* [Problem to work on]: From the first line to the last, copy the listing exactly and omit the pictures.

* [Information supplied]:
----------------

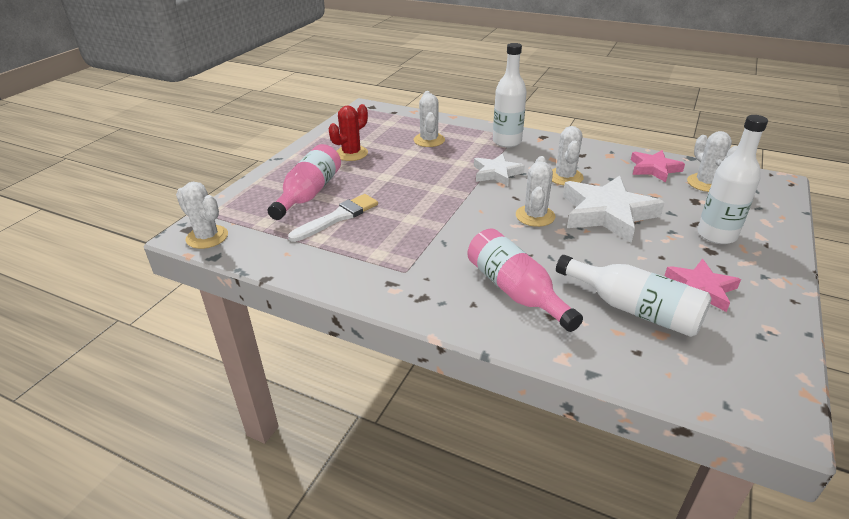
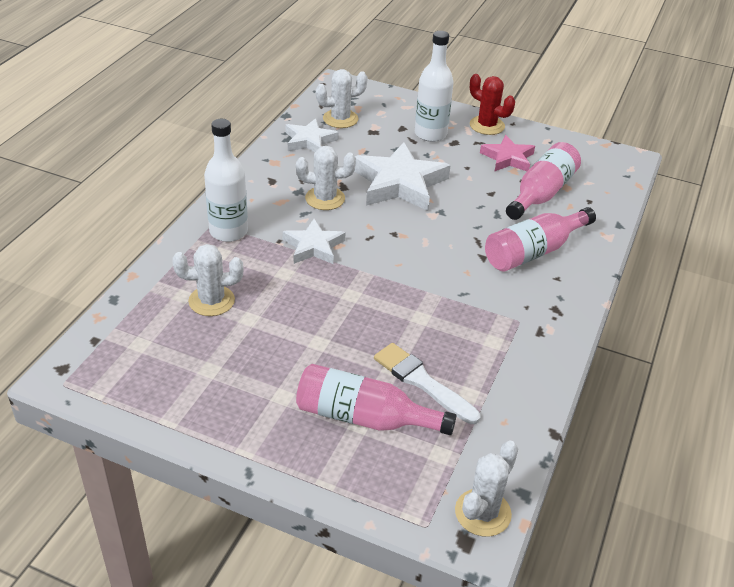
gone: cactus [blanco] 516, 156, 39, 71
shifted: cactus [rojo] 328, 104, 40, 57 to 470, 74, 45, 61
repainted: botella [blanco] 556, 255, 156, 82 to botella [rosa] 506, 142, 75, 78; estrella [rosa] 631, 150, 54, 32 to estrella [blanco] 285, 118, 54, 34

----------------

* [Written solution]:
gone: cactus [blanco] 516, 156, 39, 71
shifted: cactus [rojo] 328, 104, 40, 57 to 470, 74, 45, 61
repainted: botella [blanco] 556, 255, 156, 82 to botella [rosa] 506, 142, 75, 78; estrella [rosa] 631, 150, 54, 32 to estrella [blanco] 285, 118, 54, 34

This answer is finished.